» **Work to be completed**
Render every line of the records below as a numbered list, skipping any blank lines. Leave the picture lines out of your answer.

[Lines of data]
------------------------------------------------------------
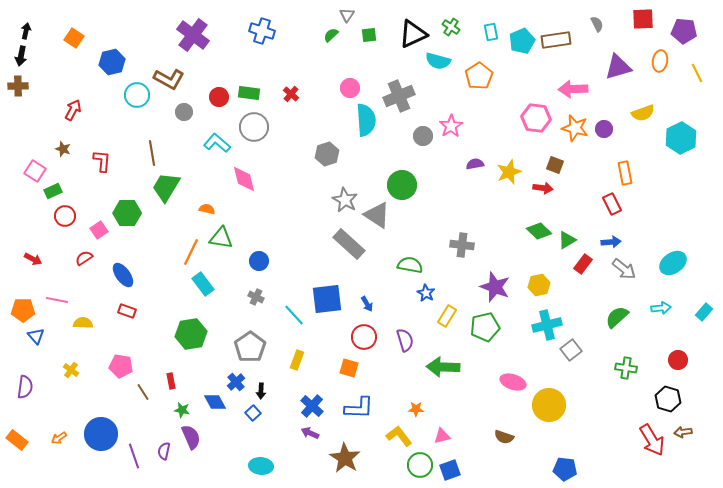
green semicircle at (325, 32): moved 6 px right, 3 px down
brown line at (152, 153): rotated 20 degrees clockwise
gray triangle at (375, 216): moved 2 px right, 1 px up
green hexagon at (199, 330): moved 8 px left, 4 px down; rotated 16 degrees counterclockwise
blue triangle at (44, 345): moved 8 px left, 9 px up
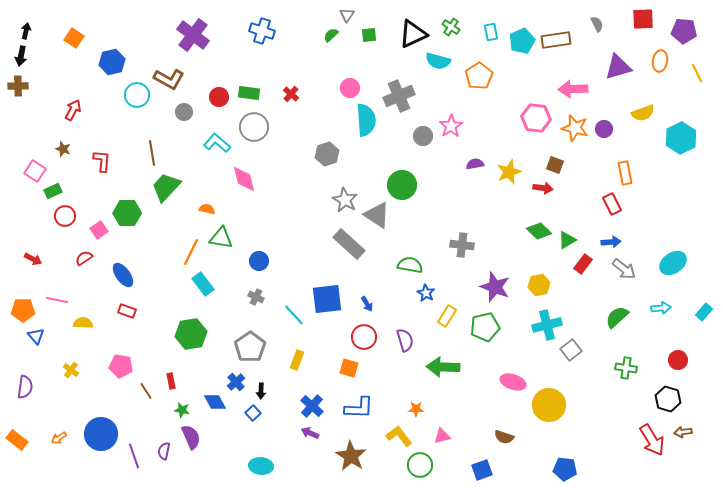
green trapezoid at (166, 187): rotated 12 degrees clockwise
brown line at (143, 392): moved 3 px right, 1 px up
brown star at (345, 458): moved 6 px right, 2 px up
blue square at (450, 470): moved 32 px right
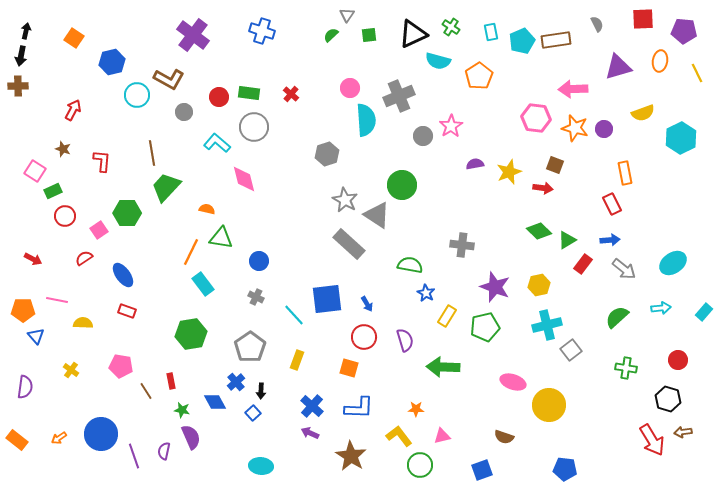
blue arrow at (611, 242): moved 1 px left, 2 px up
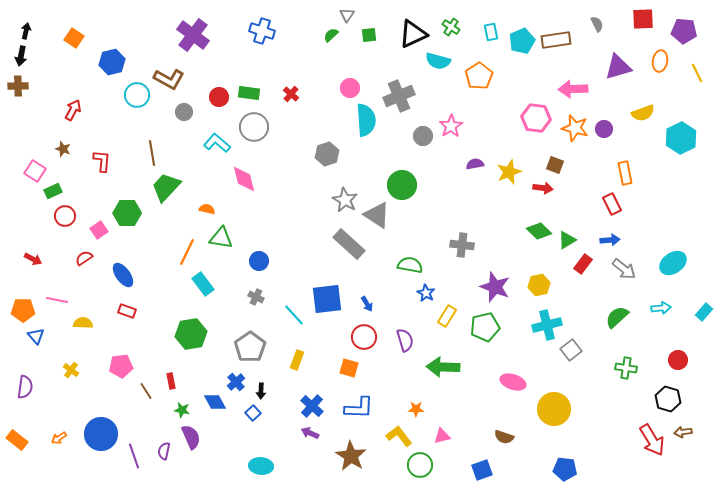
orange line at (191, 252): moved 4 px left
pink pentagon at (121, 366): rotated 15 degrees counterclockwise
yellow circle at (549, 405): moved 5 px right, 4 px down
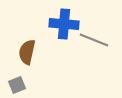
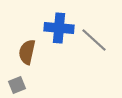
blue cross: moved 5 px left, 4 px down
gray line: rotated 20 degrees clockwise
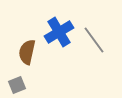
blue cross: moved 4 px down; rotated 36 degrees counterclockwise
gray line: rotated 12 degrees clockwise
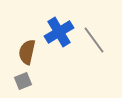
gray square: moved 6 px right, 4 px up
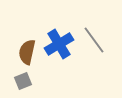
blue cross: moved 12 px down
------------------------------------------------------------
» **Right answer**
1. green semicircle at (325, 32): moved 6 px right, 3 px down
2. brown line at (152, 153): rotated 20 degrees clockwise
3. gray triangle at (375, 216): moved 2 px right, 1 px up
4. green hexagon at (199, 330): moved 8 px left, 4 px down; rotated 16 degrees counterclockwise
5. blue triangle at (44, 345): moved 8 px left, 9 px up
6. green trapezoid at (166, 187): rotated 12 degrees clockwise
7. brown line at (143, 392): moved 3 px right, 1 px up
8. brown star at (345, 458): moved 6 px right, 2 px up
9. blue square at (450, 470): moved 32 px right
10. blue arrow at (611, 242): moved 1 px left, 2 px up
11. orange line at (191, 252): moved 4 px left
12. pink pentagon at (121, 366): rotated 15 degrees counterclockwise
13. yellow circle at (549, 405): moved 5 px right, 4 px down
14. blue cross: moved 5 px left, 4 px down
15. gray line: rotated 20 degrees clockwise
16. blue cross: moved 4 px down; rotated 36 degrees counterclockwise
17. gray line: rotated 12 degrees clockwise
18. gray square: moved 6 px right, 4 px up
19. blue cross: moved 12 px down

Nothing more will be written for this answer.